* PROBLEM DESCRIPTION *
Each line in the data must be reproduced as written, except for any picture.

── RECORDS FOR THIS EXERCISE

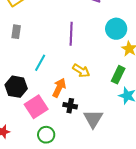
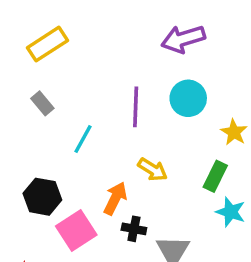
cyan circle: (116, 29) -> (188, 98), moved
gray rectangle: (16, 32) -> (42, 103), turned -48
cyan line: (40, 63) -> (83, 139), moved

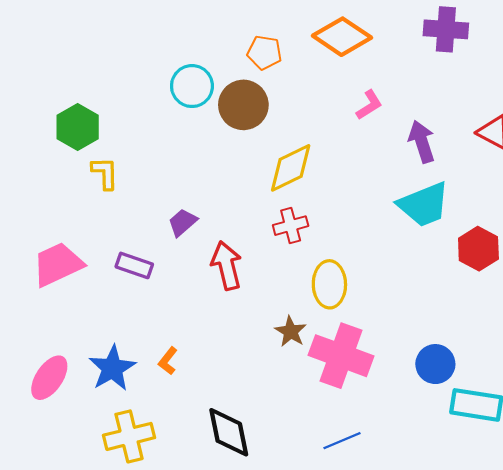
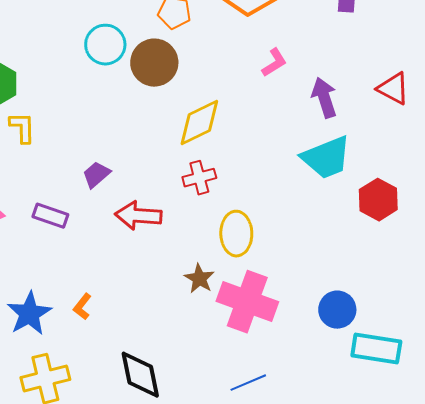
red arrow: (227, 265) -> (138, 216), turned -72

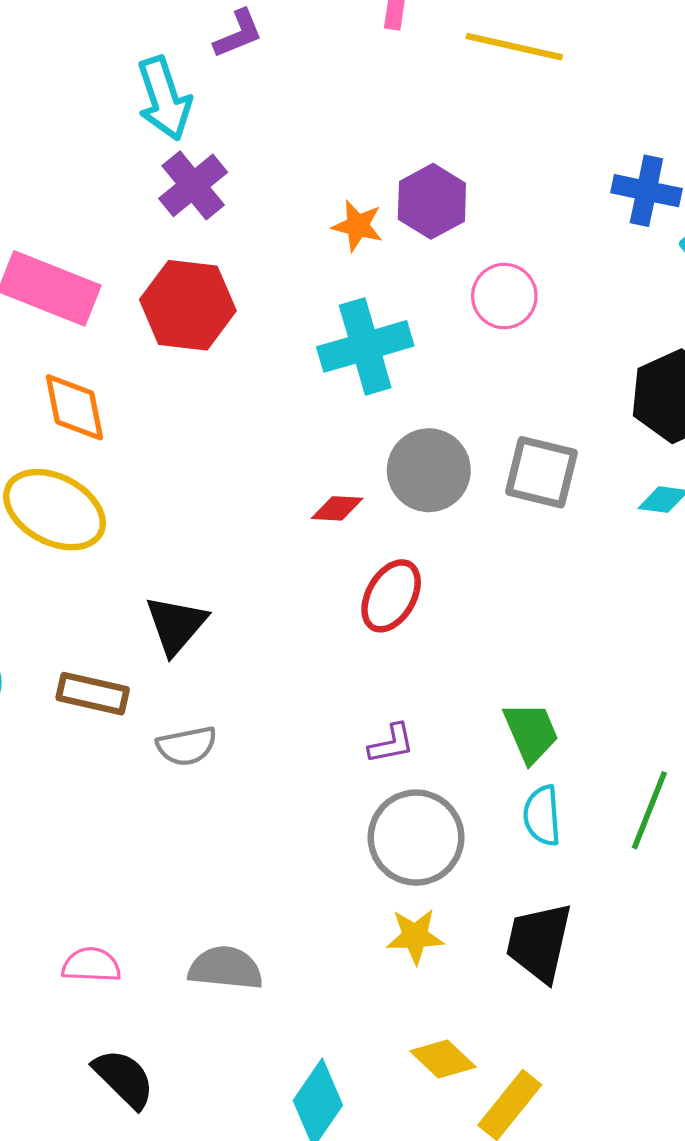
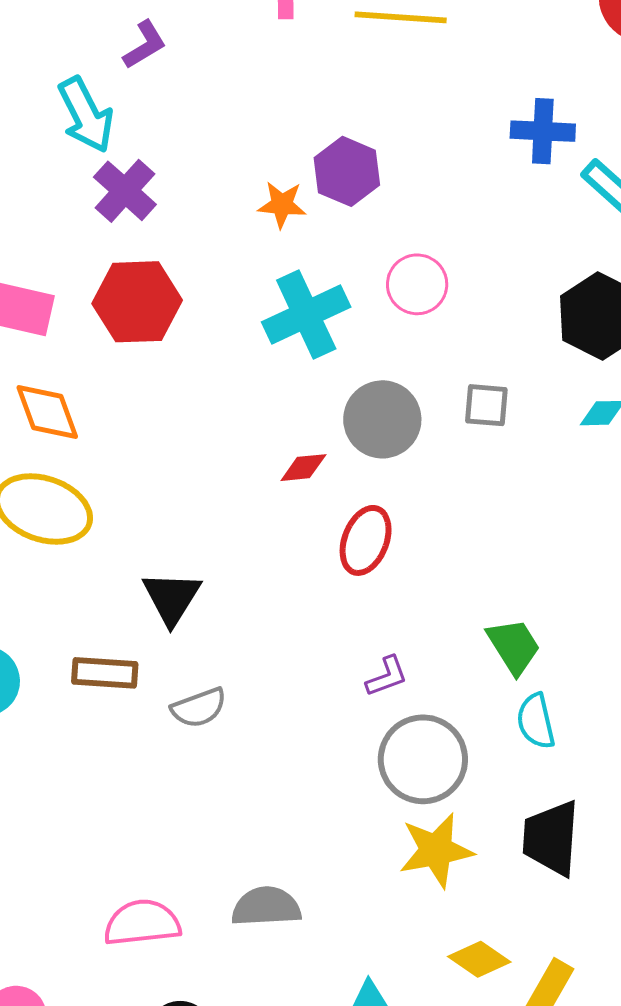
pink circle: (504, 296) -> (417, 284), moved
gray square: (541, 472) -> (486, 405), size x0.7
yellow star: (415, 936) -> (436, 850), size x1.4
pink semicircle: (91, 965) -> (142, 923), size x1.4

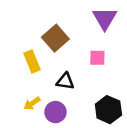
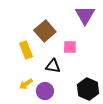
pink square: (97, 58) -> (70, 47), moved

────

* RESPONSE TO THE EXERCISE *
cyan circle: (116, 29) -> (188, 98), moved
gray rectangle: (16, 32) -> (42, 103), turned -48
cyan line: (40, 63) -> (83, 139), moved

red arrow: (227, 265) -> (138, 216), turned -72

pink circle: (504, 296) -> (417, 284), moved
gray square: (541, 472) -> (486, 405), size x0.7
yellow star: (415, 936) -> (436, 850), size x1.4
pink semicircle: (91, 965) -> (142, 923), size x1.4

pink square: (97, 58) -> (70, 47), moved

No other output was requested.